◆ ACTION ITEM: Your reply should reproduce the data below without a single alteration, apart from dropping the images.

..........

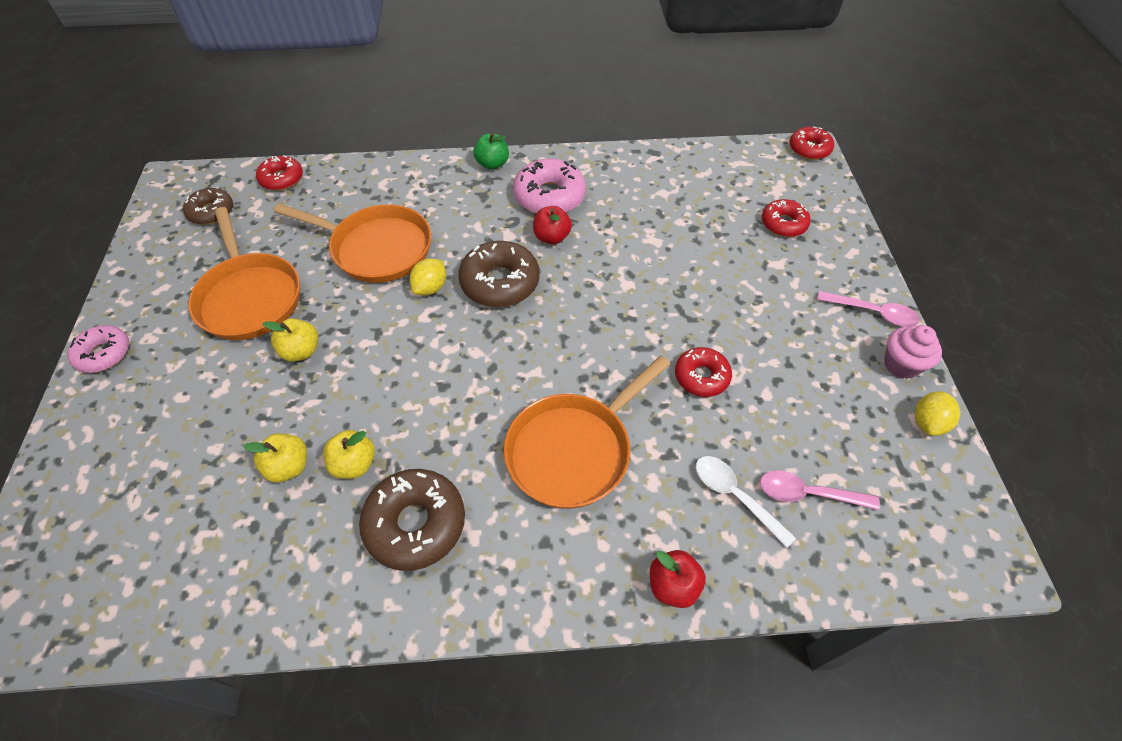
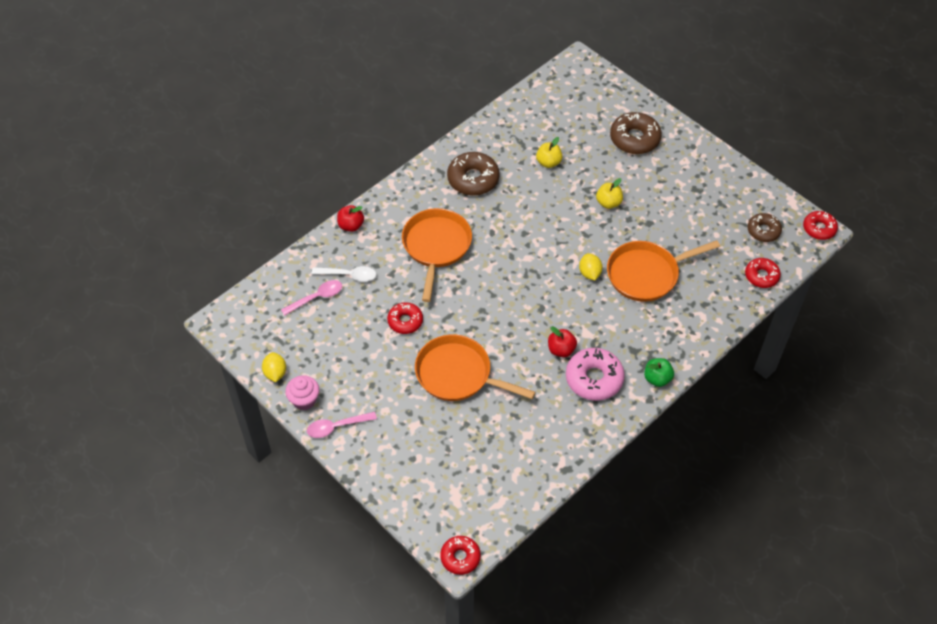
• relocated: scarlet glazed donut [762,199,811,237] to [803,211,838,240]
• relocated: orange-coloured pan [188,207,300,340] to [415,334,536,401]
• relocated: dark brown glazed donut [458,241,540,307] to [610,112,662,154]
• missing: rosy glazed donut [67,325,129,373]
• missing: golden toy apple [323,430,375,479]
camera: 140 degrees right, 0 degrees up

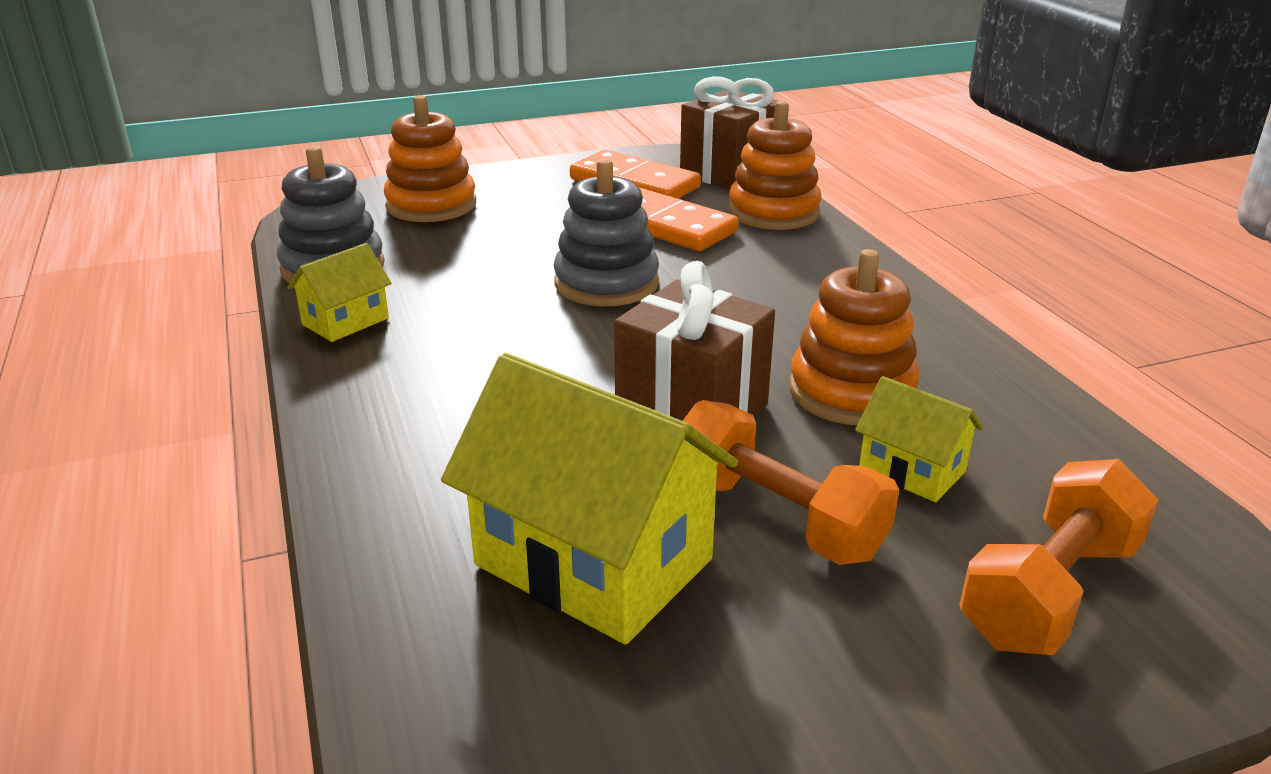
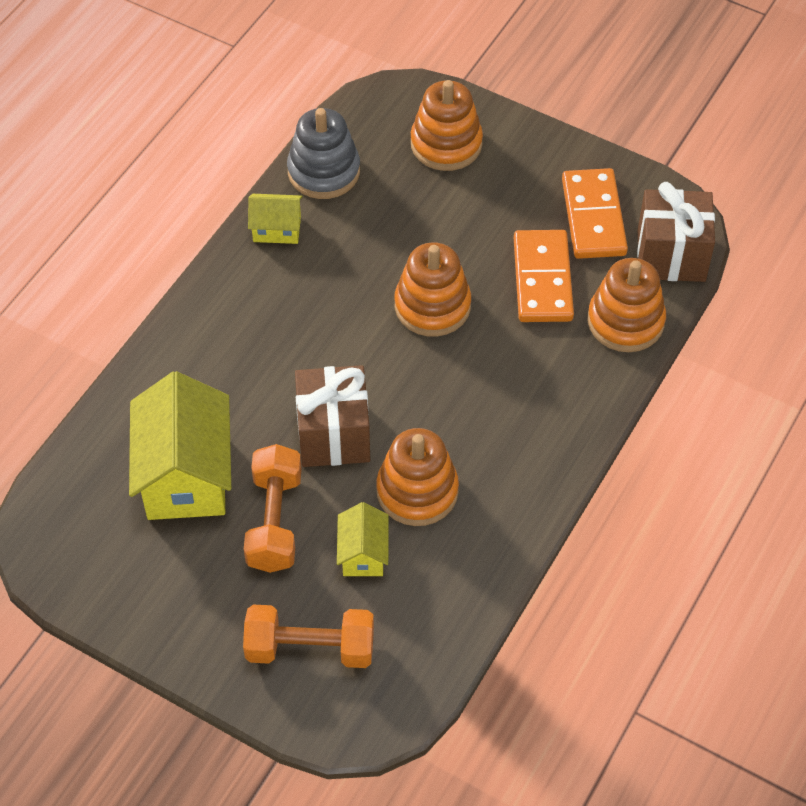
• colour: gray stacking rings [554,159,659,306] to orange-coloured stacking rings [394,242,471,337]
camera: 50 degrees right, 25 degrees up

..........

◆ EXERCISE RESULT:
• relocated: scarlet glazed donut [762,199,811,237] to [803,211,838,240]
• relocated: orange-coloured pan [188,207,300,340] to [415,334,536,401]
• relocated: dark brown glazed donut [458,241,540,307] to [610,112,662,154]
• missing: rosy glazed donut [67,325,129,373]
• missing: golden toy apple [323,430,375,479]
camera: 140 degrees right, 0 degrees up

• colour: gray stacking rings [554,159,659,306] to orange-coloured stacking rings [394,242,471,337]
camera: 50 degrees right, 25 degrees up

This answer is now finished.